DATA IN THIS EXERCISE:
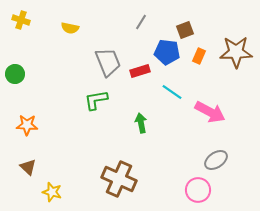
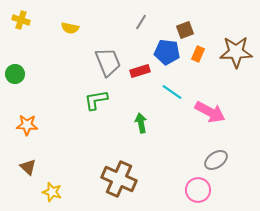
orange rectangle: moved 1 px left, 2 px up
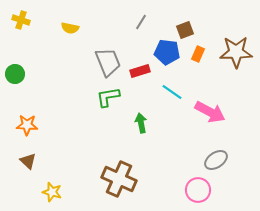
green L-shape: moved 12 px right, 3 px up
brown triangle: moved 6 px up
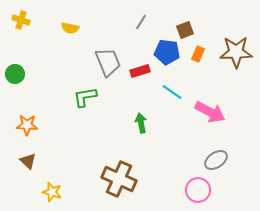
green L-shape: moved 23 px left
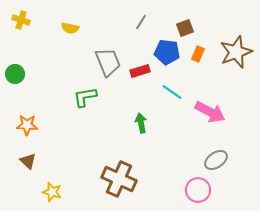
brown square: moved 2 px up
brown star: rotated 20 degrees counterclockwise
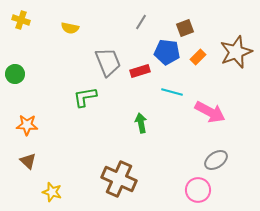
orange rectangle: moved 3 px down; rotated 21 degrees clockwise
cyan line: rotated 20 degrees counterclockwise
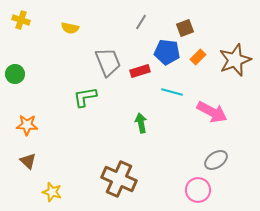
brown star: moved 1 px left, 8 px down
pink arrow: moved 2 px right
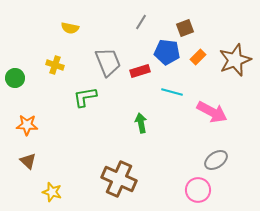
yellow cross: moved 34 px right, 45 px down
green circle: moved 4 px down
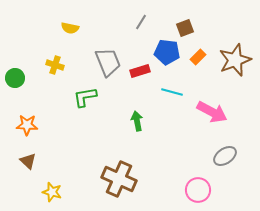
green arrow: moved 4 px left, 2 px up
gray ellipse: moved 9 px right, 4 px up
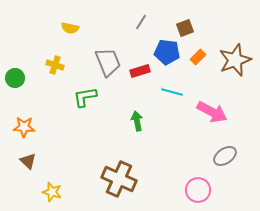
orange star: moved 3 px left, 2 px down
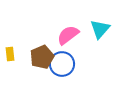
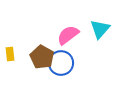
brown pentagon: rotated 20 degrees counterclockwise
blue circle: moved 1 px left, 1 px up
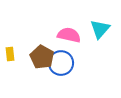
pink semicircle: moved 1 px right; rotated 50 degrees clockwise
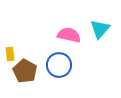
brown pentagon: moved 17 px left, 14 px down
blue circle: moved 2 px left, 2 px down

EXERCISE TASK: Reproduce every line of the records above word for word, in the same order, and omit the pictures.

COMPLETE ANSWER:
orange rectangle: moved 1 px left, 2 px up
green L-shape: moved 12 px right, 3 px up
brown triangle: moved 6 px up
green L-shape: moved 23 px left
brown square: moved 2 px up
brown star: rotated 20 degrees counterclockwise
orange rectangle: moved 3 px down; rotated 21 degrees clockwise
cyan line: rotated 20 degrees counterclockwise
brown star: moved 1 px left, 8 px down
pink arrow: moved 2 px right
yellow cross: moved 34 px right, 45 px down
green circle: moved 4 px down
green arrow: moved 4 px left, 2 px up
gray ellipse: moved 9 px right, 4 px up
orange star: moved 3 px left, 2 px down
brown pentagon: rotated 20 degrees counterclockwise
blue circle: moved 1 px left, 1 px up
pink semicircle: moved 1 px right; rotated 50 degrees clockwise
brown pentagon: moved 17 px left, 14 px down
blue circle: moved 2 px left, 2 px down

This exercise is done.